Nothing but an exact copy of the data should be output.

====== Records for processing ======

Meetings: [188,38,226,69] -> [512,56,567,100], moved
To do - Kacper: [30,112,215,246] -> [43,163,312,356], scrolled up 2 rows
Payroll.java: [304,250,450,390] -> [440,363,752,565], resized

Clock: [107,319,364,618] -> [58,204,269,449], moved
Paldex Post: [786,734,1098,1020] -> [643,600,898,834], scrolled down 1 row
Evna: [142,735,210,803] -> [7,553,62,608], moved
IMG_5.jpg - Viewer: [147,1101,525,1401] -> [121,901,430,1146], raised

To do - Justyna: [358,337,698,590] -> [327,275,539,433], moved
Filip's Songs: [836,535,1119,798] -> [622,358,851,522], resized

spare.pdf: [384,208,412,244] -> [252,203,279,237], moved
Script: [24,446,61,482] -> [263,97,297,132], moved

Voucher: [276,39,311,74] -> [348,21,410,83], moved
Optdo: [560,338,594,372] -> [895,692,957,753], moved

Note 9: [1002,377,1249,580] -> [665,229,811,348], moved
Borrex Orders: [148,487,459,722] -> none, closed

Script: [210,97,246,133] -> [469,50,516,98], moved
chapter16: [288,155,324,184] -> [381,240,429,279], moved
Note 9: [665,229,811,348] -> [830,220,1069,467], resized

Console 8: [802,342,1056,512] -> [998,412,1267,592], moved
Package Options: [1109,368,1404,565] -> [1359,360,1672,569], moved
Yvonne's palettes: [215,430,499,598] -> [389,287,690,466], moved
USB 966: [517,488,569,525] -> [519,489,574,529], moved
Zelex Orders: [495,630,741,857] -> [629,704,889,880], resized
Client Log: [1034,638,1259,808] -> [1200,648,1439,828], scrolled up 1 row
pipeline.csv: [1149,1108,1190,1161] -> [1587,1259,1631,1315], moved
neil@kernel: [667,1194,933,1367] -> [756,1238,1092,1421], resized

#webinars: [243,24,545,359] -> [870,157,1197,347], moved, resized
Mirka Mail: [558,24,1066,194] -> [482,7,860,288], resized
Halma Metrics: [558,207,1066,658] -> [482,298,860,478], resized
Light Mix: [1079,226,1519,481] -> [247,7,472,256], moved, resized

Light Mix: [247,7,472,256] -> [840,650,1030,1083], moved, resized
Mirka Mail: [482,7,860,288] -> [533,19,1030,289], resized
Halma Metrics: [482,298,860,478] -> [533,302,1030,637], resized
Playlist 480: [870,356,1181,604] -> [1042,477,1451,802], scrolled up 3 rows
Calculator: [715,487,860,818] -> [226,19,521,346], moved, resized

======

### Written response:
Meetings: [188,38,226,69] -> [512,56,567,100], moved
To do - Kacper: [30,112,215,246] -> [43,163,312,356], scrolled up 2 rows
Payroll.java: [304,250,450,390] -> [440,363,752,565], resized

Clock: [107,319,364,618] -> [58,204,269,449], moved
Paldex Post: [786,734,1098,1020] -> [643,600,898,834], scrolled down 1 row
Evna: [142,735,210,803] -> [7,553,62,608], moved
IMG_5.jpg - Viewer: [147,1101,525,1401] -> [121,901,430,1146], raised

To do - Justyna: [358,337,698,590] -> [327,275,539,433], moved
Filip's Songs: [836,535,1119,798] -> [622,358,851,522], resized

spare.pdf: [384,208,412,244] -> [252,203,279,237], moved
Script: [24,446,61,482] -> [263,97,297,132], moved

Voucher: [276,39,311,74] -> [348,21,410,83], moved
Optdo: [560,338,594,372] -> [895,692,957,753], moved

Note 9: [1002,377,1249,580] -> [665,229,811,348], moved
Borrex Orders: [148,487,459,722] -> none, closed

Script: [210,97,246,133] -> [469,50,516,98], moved
chapter16: [288,155,324,184] -> [381,240,429,279], moved
Note 9: [665,229,811,348] -> [830,220,1069,467], resized

Console 8: [802,342,1056,512] -> [998,412,1267,592], moved
Package Options: [1109,368,1404,565] -> [1359,360,1672,569], moved
Yvonne's palettes: [215,430,499,598] -> [389,287,690,466], moved
USB 966: [517,488,569,525] -> [519,489,574,529], moved
Zelex Orders: [495,630,741,857] -> [629,704,889,880], resized
Client Log: [1034,638,1259,808] -> [1200,648,1439,828], scrolled up 1 row
pipeline.csv: [1149,1108,1190,1161] -> [1587,1259,1631,1315], moved
neil@kernel: [667,1194,933,1367] -> [756,1238,1092,1421], resized

#webinars: [243,24,545,359] -> [870,157,1197,347], moved, resized
Mirka Mail: [558,24,1066,194] -> [482,7,860,288], resized
Halma Metrics: [558,207,1066,658] -> [482,298,860,478], resized
Light Mix: [1079,226,1519,481] -> [247,7,472,256], moved, resized

Light Mix: [247,7,472,256] -> [840,650,1030,1083], moved, resized
Mirka Mail: [482,7,860,288] -> [533,19,1030,289], resized
Halma Metrics: [482,298,860,478] -> [533,302,1030,637], resized
Playlist 480: [870,356,1181,604] -> [1042,477,1451,802], scrolled up 3 rows
Calculator: [715,487,860,818] -> [226,19,521,346], moved, resized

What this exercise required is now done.